# [The task]
Reproduce the entire listing exactly. Leave the pictures out.

---------- Data provided

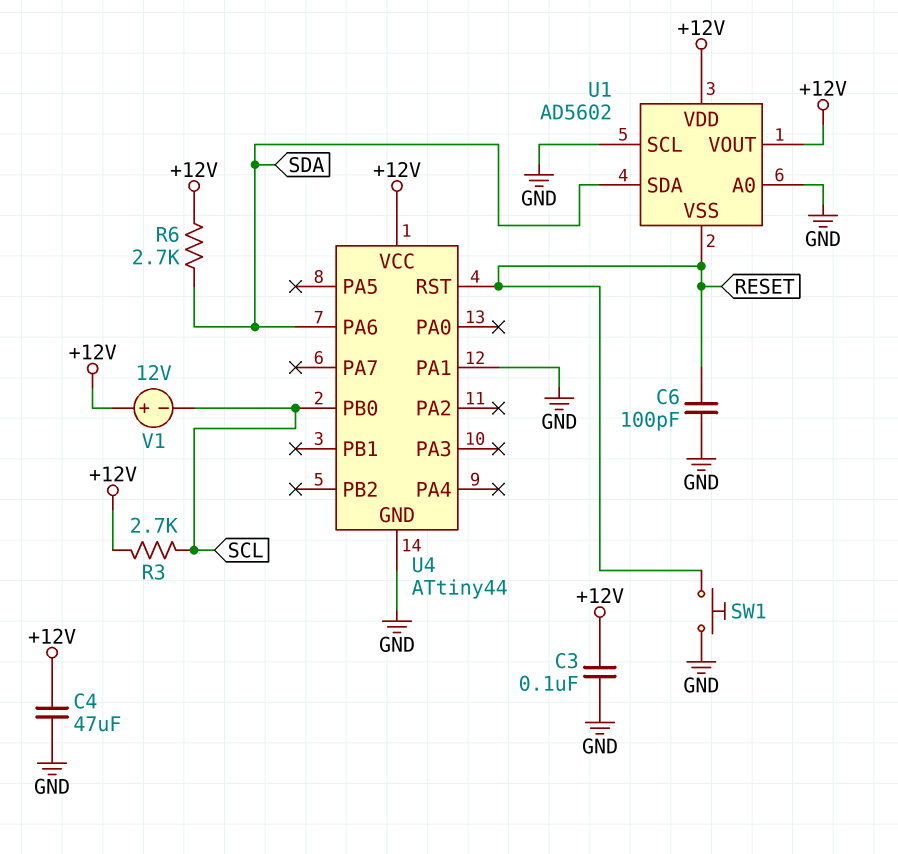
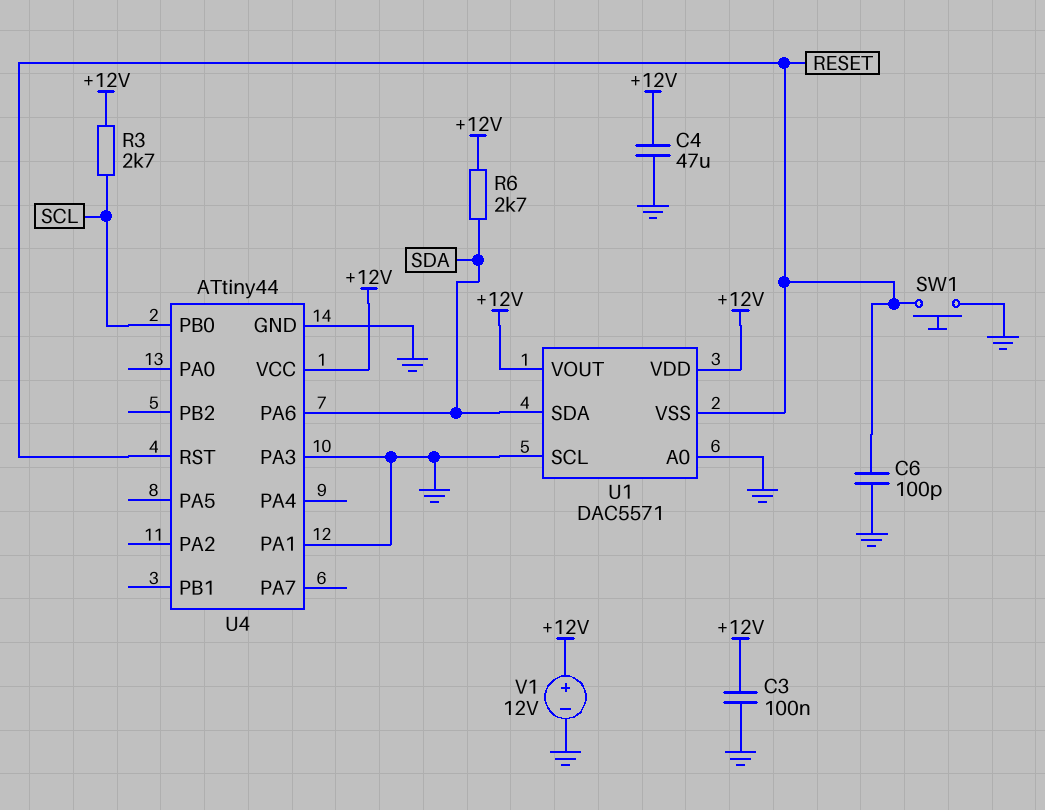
U1: AD5602 -> DAC5571
U4 pin PA3: none -> GND
V1: 12V (plus +12V, minus SCL) -> 12V (plus +12V, minus GND)

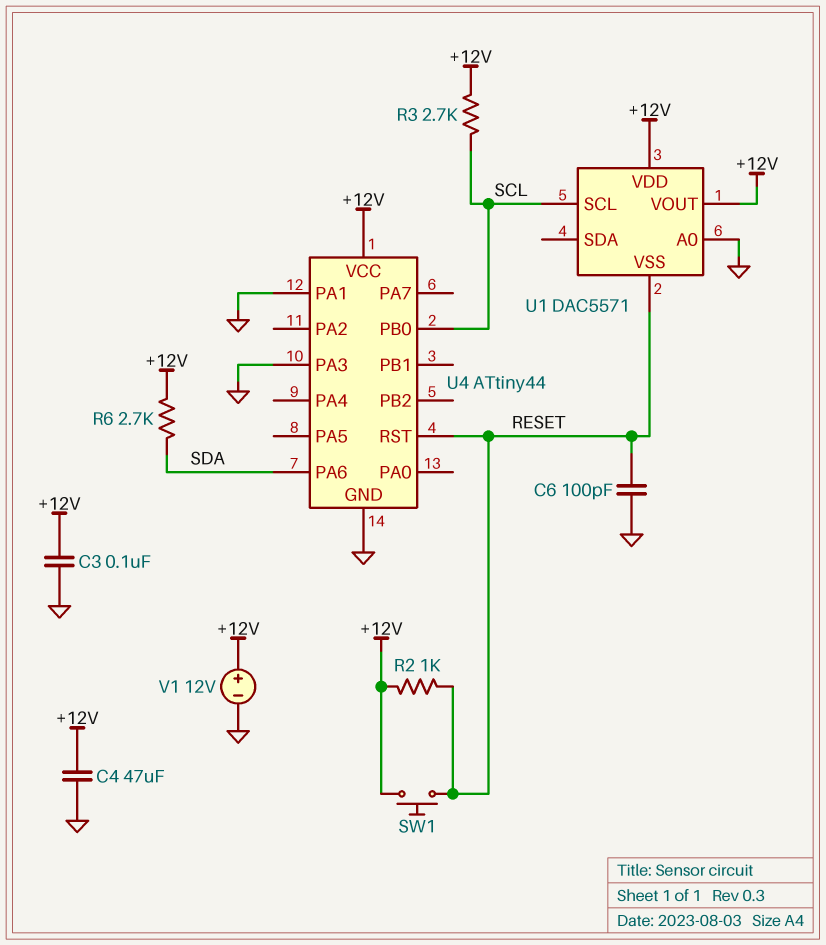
R2: none -> 1k (+12V, RESET)
SW1: button (GND, RESET) -> button (+12V, RESET)
U1 pin SCL: GND -> SCL
U1 pin SDA: SDA -> none

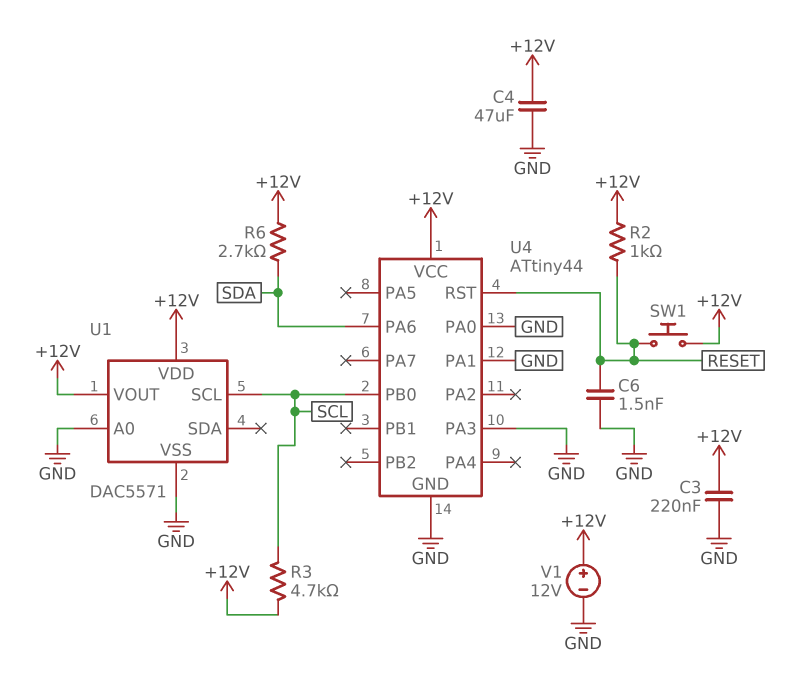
C3: 100nF (+12V, GND) -> 220nF (+12V, GND)
C6: 100pF (GND, RESET) -> 1.5nF (GND, RESET)
R3: 2.7k (+12V, SCL) -> 4.7k (+12V, SCL)
U1 pin VSS: RESET -> GND
U4 pin PA0: none -> GND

--------------------

# [Result for this exercise]
U1: AD5602 -> DAC5571
U4 pin PA3: none -> GND
V1: 12V (plus +12V, minus SCL) -> 12V (plus +12V, minus GND)

R2: none -> 1k (+12V, RESET)
SW1: button (GND, RESET) -> button (+12V, RESET)
U1 pin SCL: GND -> SCL
U1 pin SDA: SDA -> none

C3: 100nF (+12V, GND) -> 220nF (+12V, GND)
C6: 100pF (GND, RESET) -> 1.5nF (GND, RESET)
R3: 2.7k (+12V, SCL) -> 4.7k (+12V, SCL)
U1 pin VSS: RESET -> GND
U4 pin PA0: none -> GND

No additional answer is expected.